▶ **Your assignment**
The response must contain each line of the material that holds "none".

▽

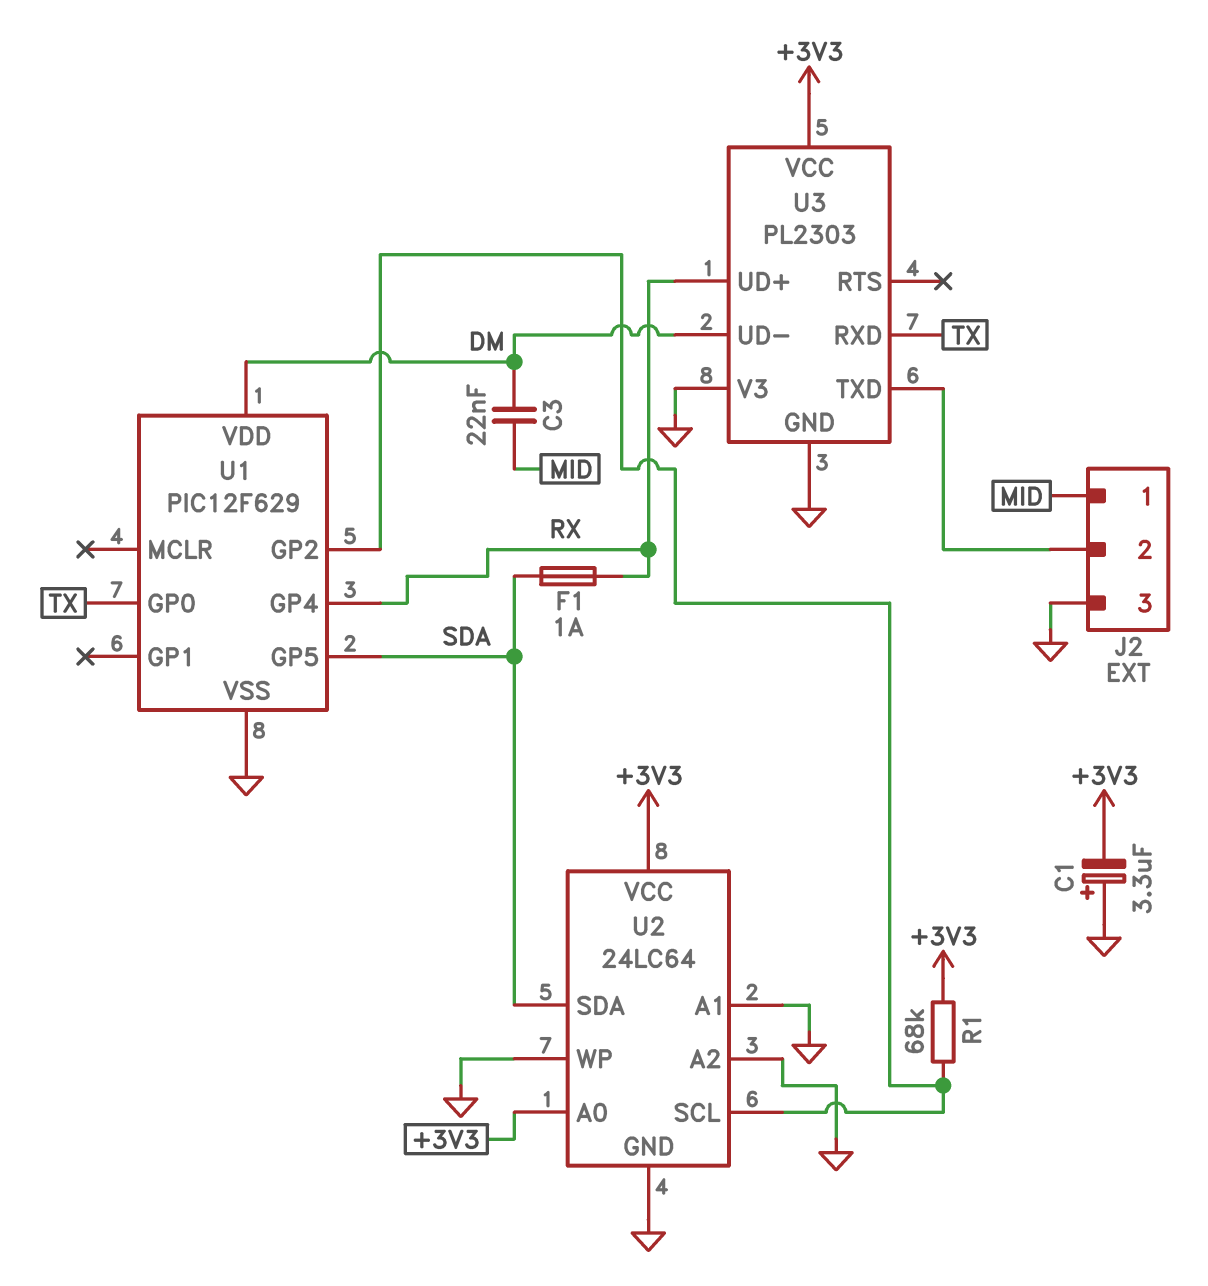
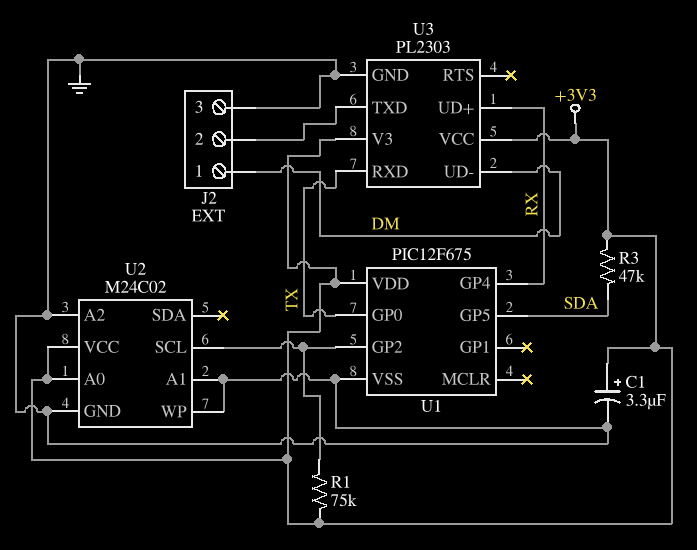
C1: 3.3uF (plus GND, minus +3V3) -> 3.3uF (plus +3V3, minus GND)
C3: 22nF (DM, MID) -> none
F1: 1A (RX, SDA) -> none
J2 pin 1: MID -> DM
R1: 68k (+3V3, U1/GP2) -> 75k (+3V3, U1/GP2)
R3: none -> 47k (+3V3, SDA)
U1: PIC12F629 -> PIC12F675
U1 pin VDD: DM -> +3V3
U2: 24LC64 -> M24C02
U2 pin SDA: SDA -> none
U3 pin V3: GND -> +3V3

△

▶ **Solved exercise**
C3: 22nF (DM, MID) -> none
F1: 1A (RX, SDA) -> none
R3: none -> 47k (+3V3, SDA)
U2 pin SDA: SDA -> none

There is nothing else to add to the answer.